(Provided material begins)

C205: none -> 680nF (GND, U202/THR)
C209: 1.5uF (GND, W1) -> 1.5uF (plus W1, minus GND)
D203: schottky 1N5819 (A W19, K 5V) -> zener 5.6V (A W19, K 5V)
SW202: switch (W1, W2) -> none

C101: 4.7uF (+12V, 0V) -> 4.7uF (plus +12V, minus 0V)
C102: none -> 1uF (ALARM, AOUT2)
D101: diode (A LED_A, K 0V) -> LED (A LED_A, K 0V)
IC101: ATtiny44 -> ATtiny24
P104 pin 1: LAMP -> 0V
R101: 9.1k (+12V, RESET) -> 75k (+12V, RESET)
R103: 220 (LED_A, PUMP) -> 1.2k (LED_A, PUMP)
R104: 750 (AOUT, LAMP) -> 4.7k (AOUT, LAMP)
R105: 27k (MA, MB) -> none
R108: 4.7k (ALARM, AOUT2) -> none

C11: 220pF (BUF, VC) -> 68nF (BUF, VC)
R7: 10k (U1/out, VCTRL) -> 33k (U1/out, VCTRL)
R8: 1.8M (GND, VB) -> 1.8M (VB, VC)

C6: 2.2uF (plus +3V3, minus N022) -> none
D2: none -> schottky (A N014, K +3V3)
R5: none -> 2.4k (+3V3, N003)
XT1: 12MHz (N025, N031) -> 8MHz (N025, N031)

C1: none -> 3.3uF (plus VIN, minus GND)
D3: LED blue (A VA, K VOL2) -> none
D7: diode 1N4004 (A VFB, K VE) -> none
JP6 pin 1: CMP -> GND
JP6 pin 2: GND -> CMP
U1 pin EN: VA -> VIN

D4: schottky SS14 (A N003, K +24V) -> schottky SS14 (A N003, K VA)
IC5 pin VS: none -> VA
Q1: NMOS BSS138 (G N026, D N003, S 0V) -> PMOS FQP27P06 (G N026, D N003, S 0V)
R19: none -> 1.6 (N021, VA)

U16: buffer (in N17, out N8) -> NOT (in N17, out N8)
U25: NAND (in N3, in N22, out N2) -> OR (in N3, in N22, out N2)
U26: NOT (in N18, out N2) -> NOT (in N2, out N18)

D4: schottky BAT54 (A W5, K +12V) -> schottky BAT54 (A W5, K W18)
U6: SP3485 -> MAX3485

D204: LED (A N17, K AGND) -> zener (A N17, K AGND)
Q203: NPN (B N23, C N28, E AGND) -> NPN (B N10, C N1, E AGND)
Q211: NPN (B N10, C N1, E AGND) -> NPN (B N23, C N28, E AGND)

(Provided material ends)

**What to work on**
Copy exactly the lines from the one containing "D3: LED blue (A VA, K VOL2) -> none" through the last line of the records, both included, and nothing else.

**Worked solution**
D3: LED blue (A VA, K VOL2) -> none
D7: diode 1N4004 (A VFB, K VE) -> none
JP6 pin 1: CMP -> GND
JP6 pin 2: GND -> CMP
U1 pin EN: VA -> VIN

D4: schottky SS14 (A N003, K +24V) -> schottky SS14 (A N003, K VA)
IC5 pin VS: none -> VA
Q1: NMOS BSS138 (G N026, D N003, S 0V) -> PMOS FQP27P06 (G N026, D N003, S 0V)
R19: none -> 1.6 (N021, VA)

U16: buffer (in N17, out N8) -> NOT (in N17, out N8)
U25: NAND (in N3, in N22, out N2) -> OR (in N3, in N22, out N2)
U26: NOT (in N18, out N2) -> NOT (in N2, out N18)

D4: schottky BAT54 (A W5, K +12V) -> schottky BAT54 (A W5, K W18)
U6: SP3485 -> MAX3485

D204: LED (A N17, K AGND) -> zener (A N17, K AGND)
Q203: NPN (B N23, C N28, E AGND) -> NPN (B N10, C N1, E AGND)
Q211: NPN (B N10, C N1, E AGND) -> NPN (B N23, C N28, E AGND)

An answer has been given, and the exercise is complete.